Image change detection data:
───
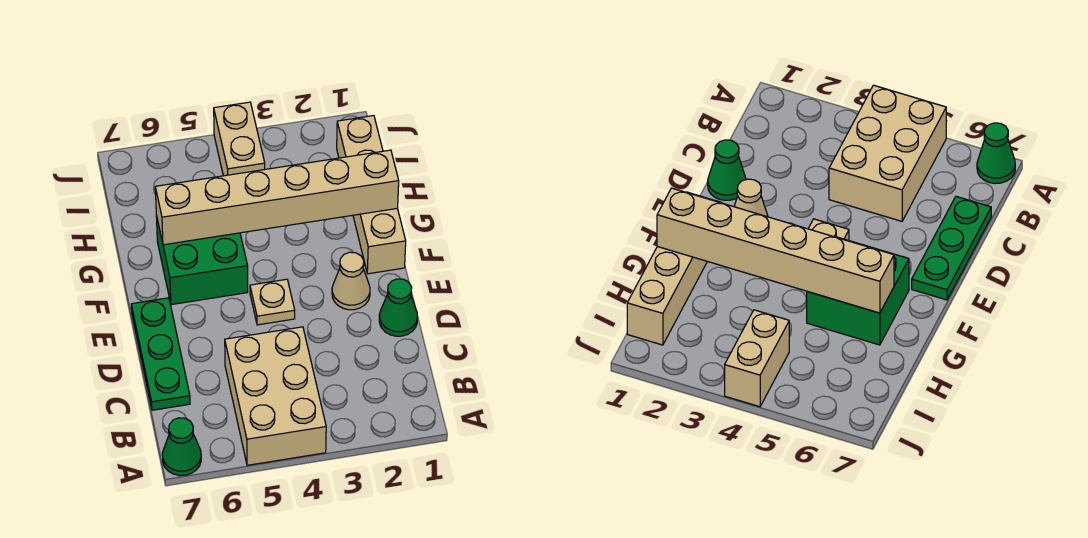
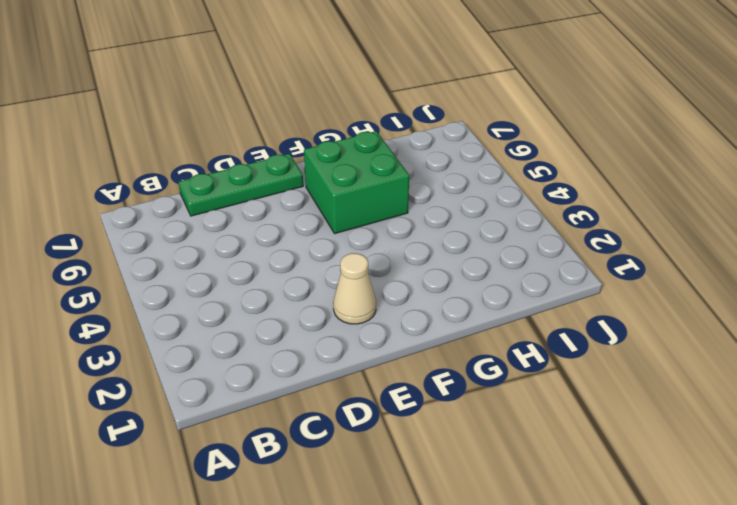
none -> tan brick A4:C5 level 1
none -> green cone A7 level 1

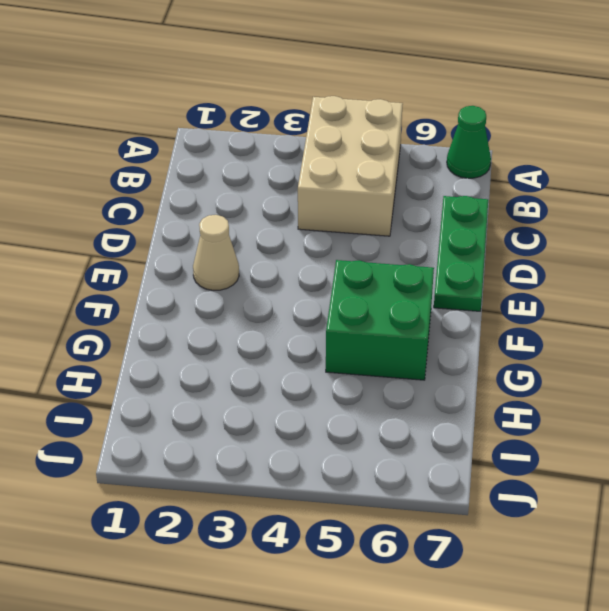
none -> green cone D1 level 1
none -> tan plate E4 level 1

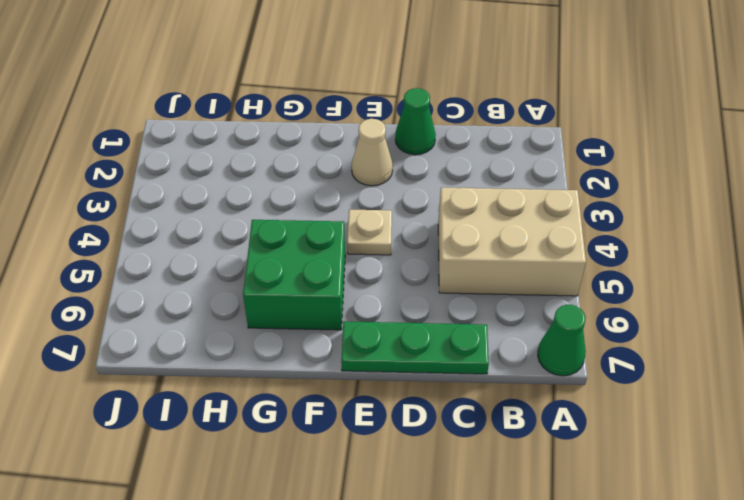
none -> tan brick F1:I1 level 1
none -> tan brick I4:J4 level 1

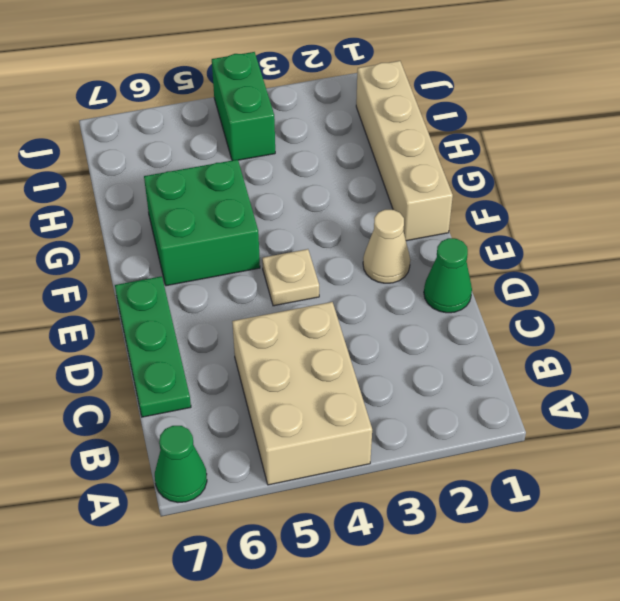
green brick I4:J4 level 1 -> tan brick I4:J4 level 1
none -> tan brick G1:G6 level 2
───
_Work request:_ Lines with the word "none": copy each one from the data above.

_Solution to this problem:_
none -> tan brick A4:C5 level 1
none -> green cone A7 level 1
none -> green cone D1 level 1
none -> tan plate E4 level 1
none -> tan brick F1:I1 level 1
none -> tan brick I4:J4 level 1
none -> tan brick G1:G6 level 2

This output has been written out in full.